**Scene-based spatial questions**

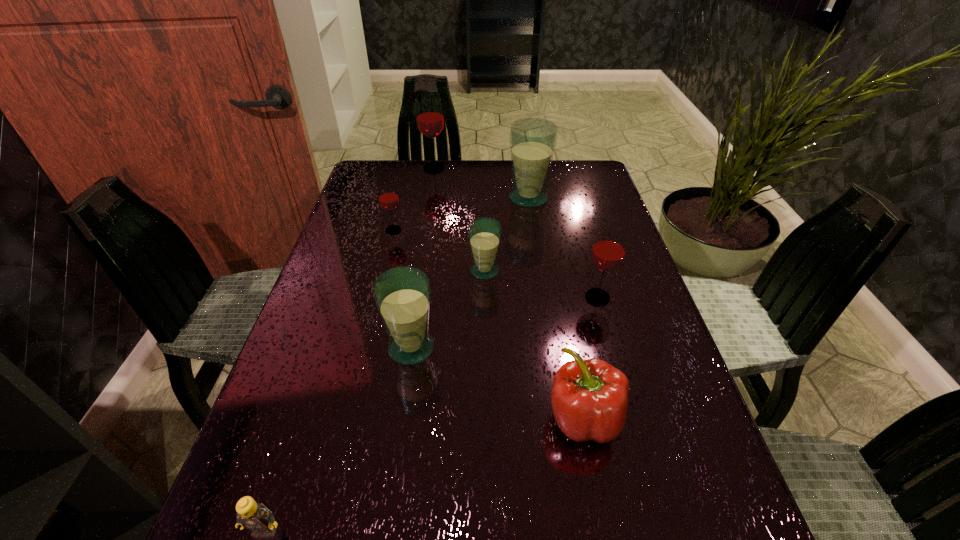
Locate an element on the screen. the second object from left to right is located at coordinates (388, 198).

In order to click on the fourth nearest glass in this screenshot , I will do `click(388, 198)`.

Identify the location of pepper. This screenshot has width=960, height=540. (589, 398).

The image size is (960, 540). Find the location of `pink pepper`. pink pepper is located at coordinates (589, 398).

I want to click on the leftmost object, so click(257, 518).

Where is `Lego`? The width and height of the screenshot is (960, 540). Lego is located at coordinates (257, 518).

Locate an element on the screen. free location located on the front of the farthest object is located at coordinates (431, 188).

The height and width of the screenshot is (540, 960). Find the location of `vacant point located 0.170m on the front of the fifth glass from left to right`. vacant point located 0.170m on the front of the fifth glass from left to right is located at coordinates (536, 246).

You are a GUI agent. You are given a task and a screenshot of the screen. Output one action in this format:
    pyautogui.click(x=<x>, y=<y>)
    Task: Click on the vacant area situated on the back of the second biggest red glass
    This screenshot has height=540, width=960.
    Given the screenshot: What is the action you would take?
    570,201

The image size is (960, 540). Find the location of `vacant space situated on the back of the nearest blue glass`. vacant space situated on the back of the nearest blue glass is located at coordinates (429, 227).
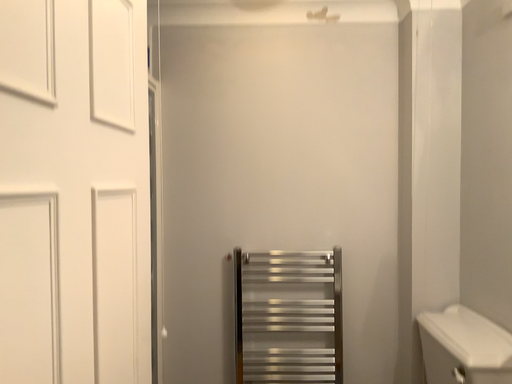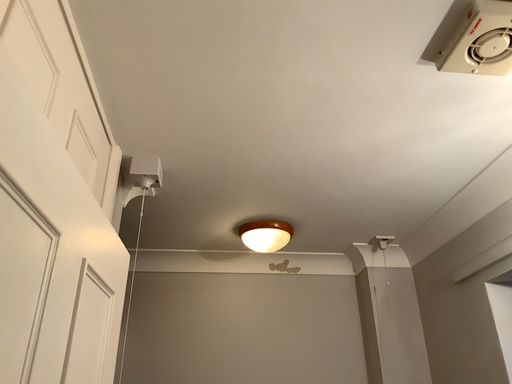
Question: How did the camera likely rotate when shooting the video?

Choices:
 (A) rotated left
 (B) rotated right

Answer: (B)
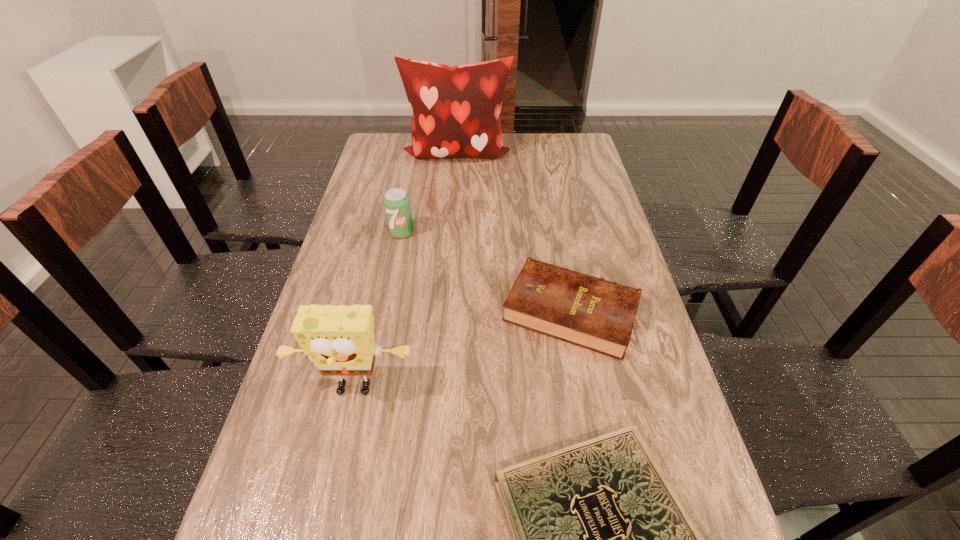
At what (x,y) coordinates should I click in order to perform the action: click on cushion. Please return your answer as a coordinate pair (x, y). The height and width of the screenshot is (540, 960). Looking at the image, I should click on (456, 109).

This screenshot has height=540, width=960. I want to click on the farthest object, so click(x=456, y=109).

Identify the location of sponge. The image size is (960, 540). (339, 340).

The width and height of the screenshot is (960, 540). What are the coordinates of `the second nearest object` in the screenshot? It's located at click(x=339, y=340).

Locate an element on the screen. soda is located at coordinates (396, 202).

Identify the location of the second farthest object. This screenshot has height=540, width=960. click(396, 202).

Find the location of a particular element. Image resolution: width=960 pixels, height=540 pixels. the taller hardback book is located at coordinates (590, 312).

At what (x,y) coordinates should I click in order to perform the action: click on the third nearest object. Please return your answer as a coordinate pair (x, y). The image size is (960, 540). Looking at the image, I should click on (590, 312).

Identify the location of vacant space situated 0.080m on the front-facing side of the cushion. (454, 181).

Find the location of `free region located on the front-facing side of the second tallest object`. free region located on the front-facing side of the second tallest object is located at coordinates point(322,533).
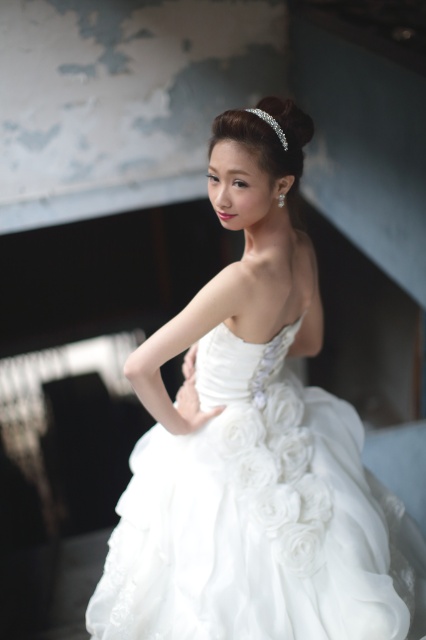
Question: Is white satin dress at center to the left of clear crystal tiara at upper center from the viewer's perspective?

Choices:
 (A) yes
 (B) no

Answer: (A)

Question: Is white satin dress at center positioned at the back of clear crystal tiara at upper center?

Choices:
 (A) no
 (B) yes

Answer: (A)

Question: Which point is farther to the camera?

Choices:
 (A) (281, 129)
 (B) (331, 448)

Answer: (B)

Question: Does white satin dress at center have a lesser width compared to clear crystal tiara at upper center?

Choices:
 (A) no
 (B) yes

Answer: (A)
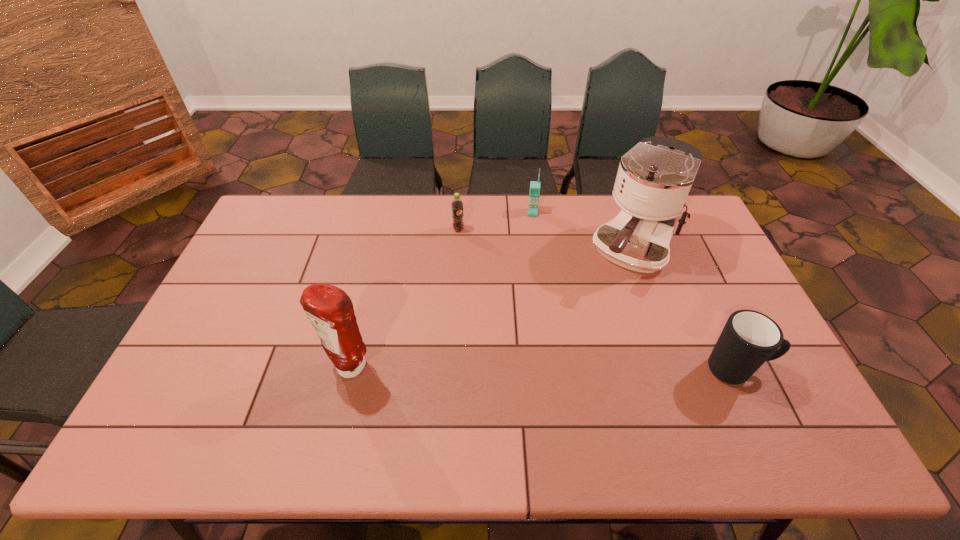
You are a GUI agent. You are given a task and a screenshot of the screen. Output one action in this format:
    pyautogui.click(x=<x>, y=<y>)
    Task: Click on the vacant space at the near right corner
    
    Given the screenshot: What is the action you would take?
    pyautogui.click(x=764, y=395)

Find the location of a particular element. This screenshot has height=540, width=960. vacant point located between the leftmost object and the second object from left to right is located at coordinates (404, 300).

Image resolution: width=960 pixels, height=540 pixels. I want to click on vacant space in between the tallest object and the soda, so pos(545,241).

Locate an element on the screen. Image resolution: width=960 pixels, height=540 pixels. free area in between the cellular telephone and the mug is located at coordinates (635, 291).

Find the location of a particular element. free point between the mug and the tallest object is located at coordinates click(x=685, y=311).

Where is `vacant area that lies between the third object from right to left and the mug`? vacant area that lies between the third object from right to left and the mug is located at coordinates (635, 291).

In order to click on free spot between the third object from right to left and the fourth shortest object in this screenshot , I will do `click(441, 291)`.

Where is `vacant point located between the cellular telephone and the tallest object`? The height and width of the screenshot is (540, 960). vacant point located between the cellular telephone and the tallest object is located at coordinates (583, 232).

Locate an element on the screen. The height and width of the screenshot is (540, 960). free space between the mug and the leftmost object is located at coordinates (543, 369).

Find the location of a particular element. This screenshot has height=540, width=960. free space between the condiment and the second object from left to right is located at coordinates (404, 300).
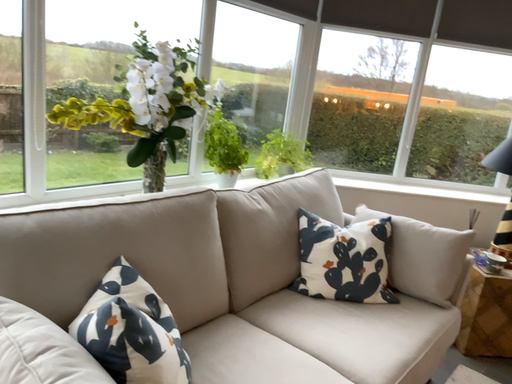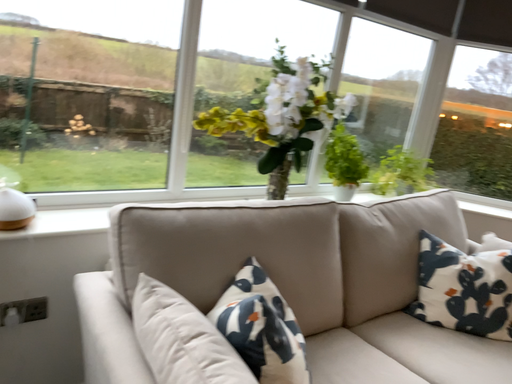
Question: How did the camera likely rotate when shooting the video?

Choices:
 (A) rotated left
 (B) rotated right

Answer: (A)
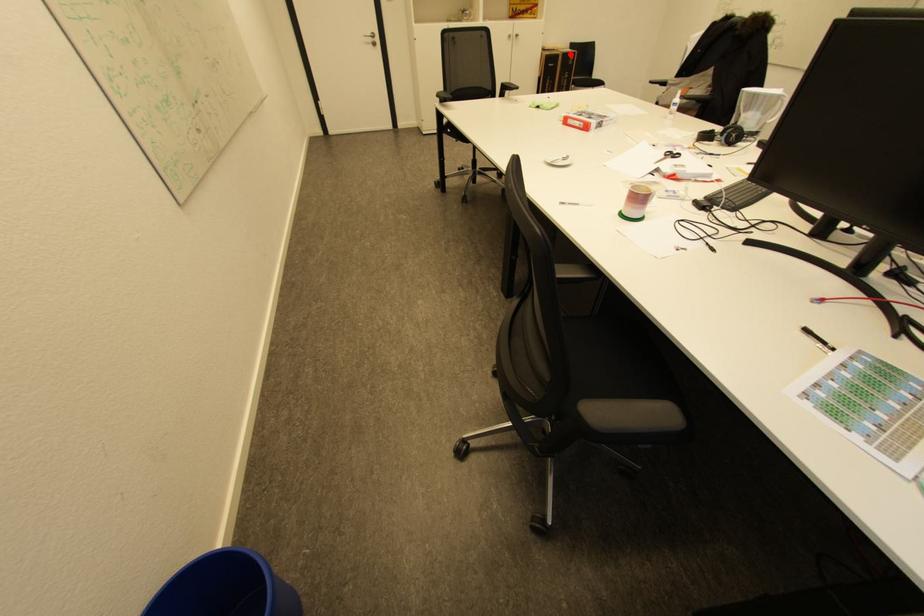
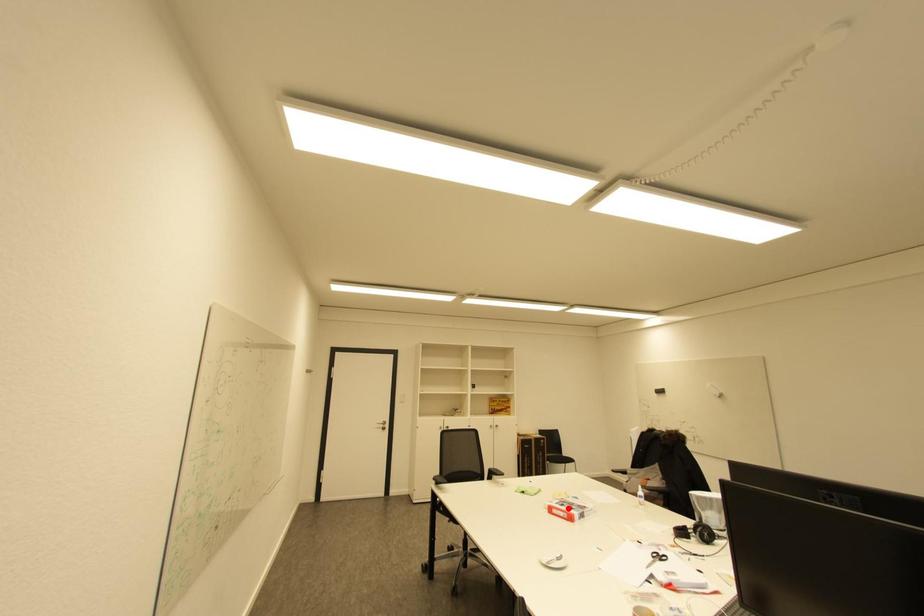
I am providing you with two images of the same scene from different viewpoints. A red point is marked on the first image and another point is marked on the second image. Is the red point in image1 aligned with the point shown in image2?

No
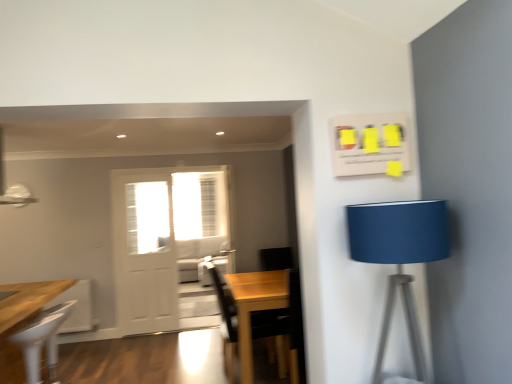
Identify the location of vacant area on top of white glossy screen door at center (from a real-world perspective). (137, 167).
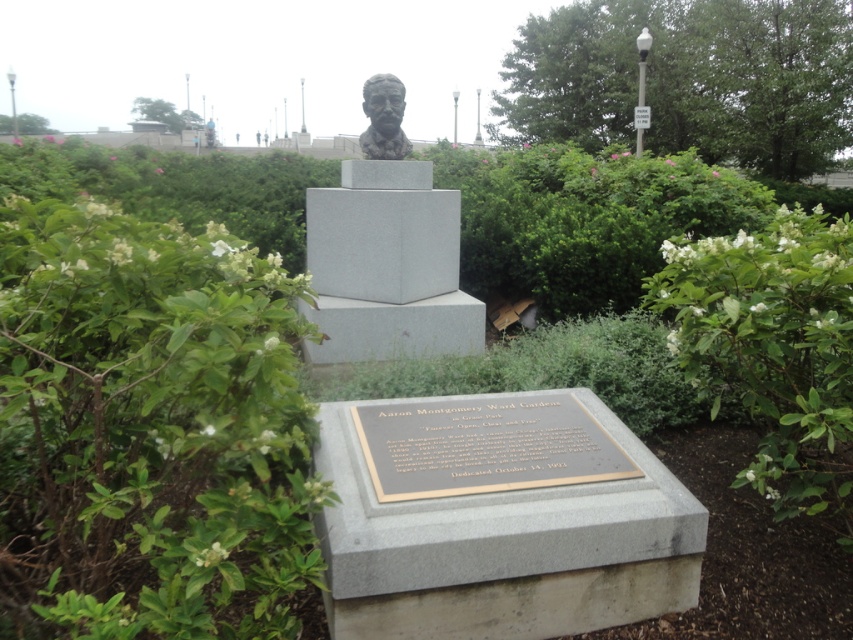
Does point (851, 404) come farther from viewer compared to point (372, 109)?

No, it is not.

At what (x,y) coordinates should I click in order to perform the action: click on white leafy bush at center. Please return your answer as a coordinate pair (x, y). This screenshot has height=640, width=853. Looking at the image, I should click on (773, 349).

Who is more distant from viewer, (x=274, y=529) or (x=776, y=273)?

The point (x=776, y=273) is more distant.

Who is more distant from viewer, (49, 547) or (671, 292)?

Positioned behind is point (671, 292).

This screenshot has height=640, width=853. In order to click on green leafy bush at center in this screenshot , I will do `click(149, 429)`.

Between point (215, 548) and point (627, 97), which one is positioned in front?

Point (215, 548) is more forward.

What do you see at coordinates (149, 429) in the screenshot? The image size is (853, 640). I see `green leafy bush at center` at bounding box center [149, 429].

At what (x,y) coordinates should I click in order to perform the action: click on green leafy bush at center. Please return your answer as a coordinate pair (x, y). Looking at the image, I should click on (149, 429).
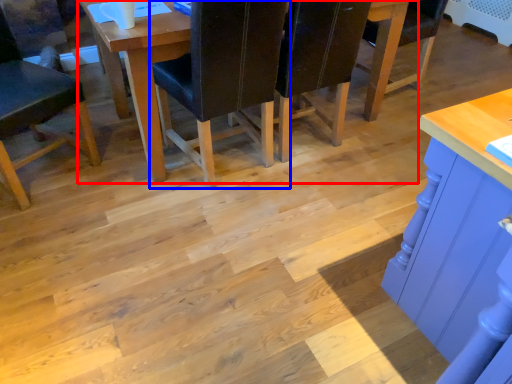
Question: Which of the following is the closest to the observer, table (highlighted by a red box) or chair (highlighted by a blue box)?

Choices:
 (A) table
 (B) chair

Answer: (B)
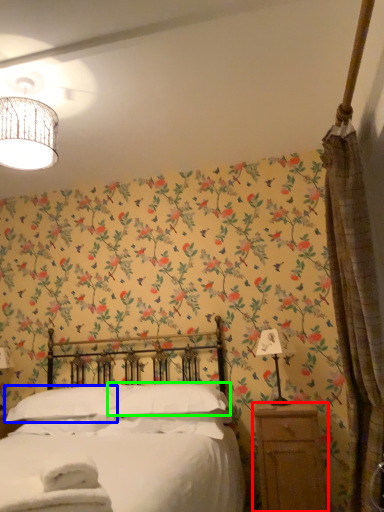
Question: Which is nearer to the nightstand (highlighted by a red box)? pillow (highlighted by a blue box) or pillow (highlighted by a green box).

Choices:
 (A) pillow
 (B) pillow

Answer: (B)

**Task to complete**
Please rewrite the data, starting at its beginning and ending at the line that contains "I want to click on the leftmost", with "glass" replaced by "cup" and everything else unchanged. Leave the pictures out of your answer.

**Exercise solution**
Locate an element on the screen. the second object from left to right is located at coordinates (388, 198).

In order to click on the fourth nearest cup in this screenshot , I will do `click(388, 198)`.

Identify the location of pepper. This screenshot has width=960, height=540. (589, 398).

The image size is (960, 540). Find the location of `pink pepper`. pink pepper is located at coordinates (589, 398).

I want to click on the leftmost object, so click(257, 518).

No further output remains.